=== Section Start ===

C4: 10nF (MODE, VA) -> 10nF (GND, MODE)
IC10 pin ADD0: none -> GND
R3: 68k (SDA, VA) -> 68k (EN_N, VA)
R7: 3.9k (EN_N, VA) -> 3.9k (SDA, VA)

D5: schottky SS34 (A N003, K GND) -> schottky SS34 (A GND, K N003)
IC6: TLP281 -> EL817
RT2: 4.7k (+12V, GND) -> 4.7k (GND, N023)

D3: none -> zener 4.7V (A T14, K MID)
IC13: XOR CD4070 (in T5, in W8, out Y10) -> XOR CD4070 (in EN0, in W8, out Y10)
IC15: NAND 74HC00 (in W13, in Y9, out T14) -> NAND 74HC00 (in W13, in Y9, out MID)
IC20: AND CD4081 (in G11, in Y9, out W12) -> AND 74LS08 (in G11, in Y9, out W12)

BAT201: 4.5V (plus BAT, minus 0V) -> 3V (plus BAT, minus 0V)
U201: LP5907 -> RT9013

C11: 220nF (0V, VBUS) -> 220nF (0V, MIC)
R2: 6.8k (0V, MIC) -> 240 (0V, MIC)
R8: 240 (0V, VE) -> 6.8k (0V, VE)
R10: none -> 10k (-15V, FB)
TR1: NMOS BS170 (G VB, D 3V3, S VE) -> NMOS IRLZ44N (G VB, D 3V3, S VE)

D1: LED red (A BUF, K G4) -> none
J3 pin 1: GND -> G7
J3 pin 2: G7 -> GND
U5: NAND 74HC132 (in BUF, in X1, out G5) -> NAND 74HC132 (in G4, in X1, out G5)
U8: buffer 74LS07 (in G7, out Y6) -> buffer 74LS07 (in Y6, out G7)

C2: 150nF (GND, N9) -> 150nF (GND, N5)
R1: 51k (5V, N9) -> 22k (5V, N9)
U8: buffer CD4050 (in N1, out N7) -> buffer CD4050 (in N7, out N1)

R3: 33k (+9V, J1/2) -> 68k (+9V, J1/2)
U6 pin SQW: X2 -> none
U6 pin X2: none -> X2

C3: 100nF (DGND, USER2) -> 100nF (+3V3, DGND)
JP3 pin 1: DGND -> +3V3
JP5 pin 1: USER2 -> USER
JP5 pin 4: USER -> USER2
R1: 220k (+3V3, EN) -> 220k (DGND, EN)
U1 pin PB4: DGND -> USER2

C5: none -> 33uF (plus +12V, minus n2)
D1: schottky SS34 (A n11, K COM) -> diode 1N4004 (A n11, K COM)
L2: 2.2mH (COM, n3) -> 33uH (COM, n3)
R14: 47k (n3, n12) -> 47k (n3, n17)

=== Section End ===

## Task to carry out
The reply should hold only the lines of the listing above starting at the line containing "U8: buffer 74LS07" and ending at the line containing "C5: none -> 33uF (plus +12V, minus n2)", exactly as written.

## Completed task
U8: buffer 74LS07 (in G7, out Y6) -> buffer 74LS07 (in Y6, out G7)

C2: 150nF (GND, N9) -> 150nF (GND, N5)
R1: 51k (5V, N9) -> 22k (5V, N9)
U8: buffer CD4050 (in N1, out N7) -> buffer CD4050 (in N7, out N1)

R3: 33k (+9V, J1/2) -> 68k (+9V, J1/2)
U6 pin SQW: X2 -> none
U6 pin X2: none -> X2

C3: 100nF (DGND, USER2) -> 100nF (+3V3, DGND)
JP3 pin 1: DGND -> +3V3
JP5 pin 1: USER2 -> USER
JP5 pin 4: USER -> USER2
R1: 220k (+3V3, EN) -> 220k (DGND, EN)
U1 pin PB4: DGND -> USER2

C5: none -> 33uF (plus +12V, minus n2)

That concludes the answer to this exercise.